### Problem to work on:
Write all entries out exactly, images excluded.

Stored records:
>>>

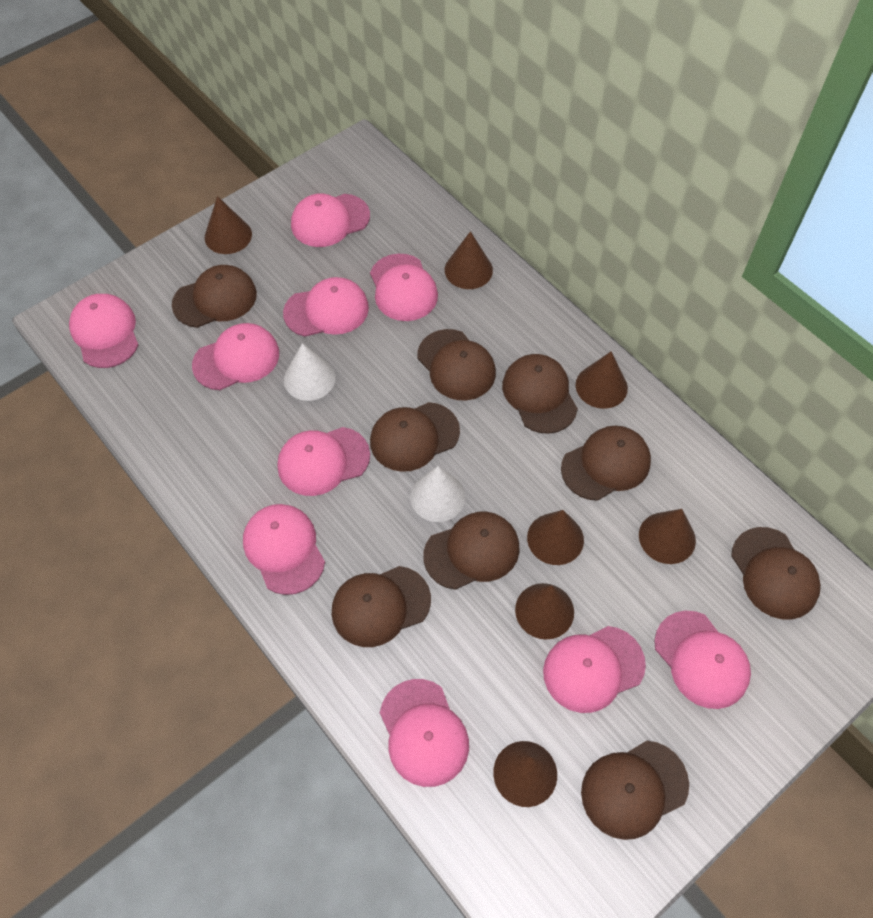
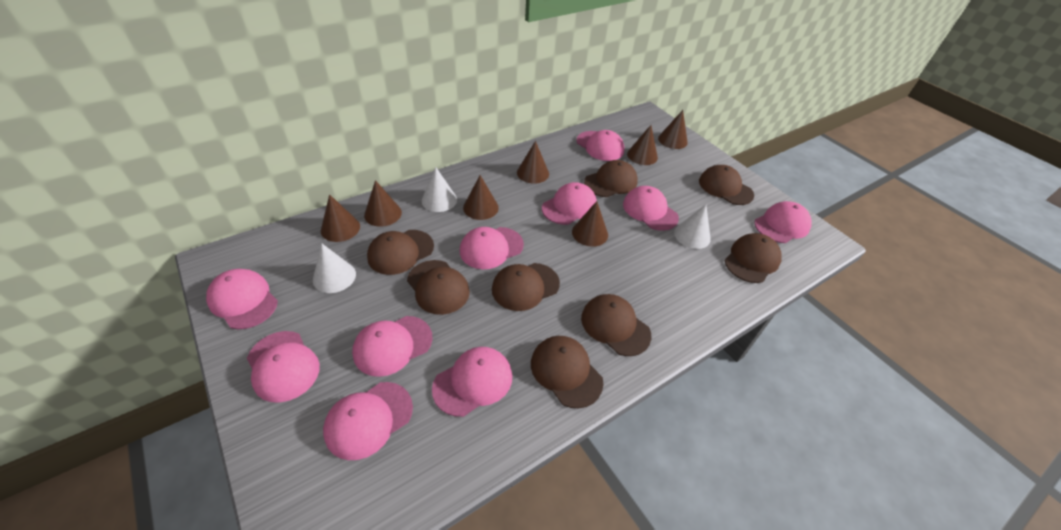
brown cap: 9 -> 8
white cone: 2 -> 3

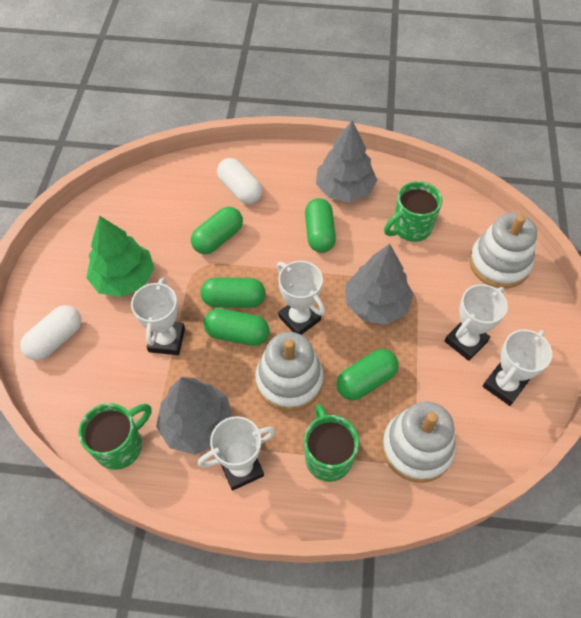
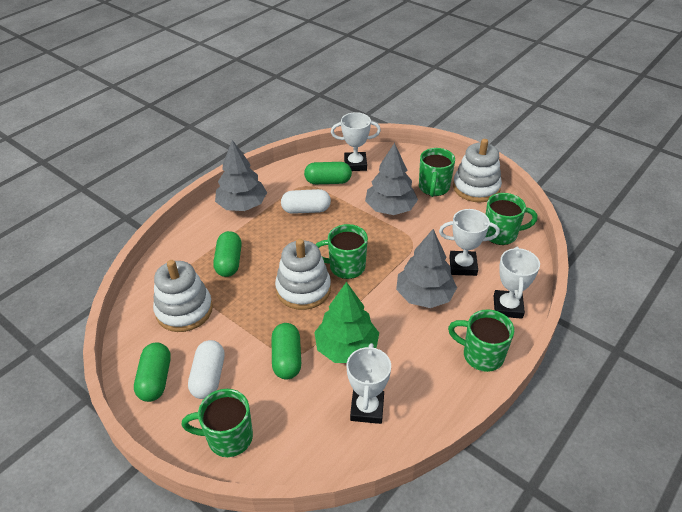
green capsule: 5 -> 4
green mug: 3 -> 5
white trophy: 5 -> 4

<<<

### Task response:
brown cap: 9 -> 8
white cone: 2 -> 3

green capsule: 5 -> 4
green mug: 3 -> 5
white trophy: 5 -> 4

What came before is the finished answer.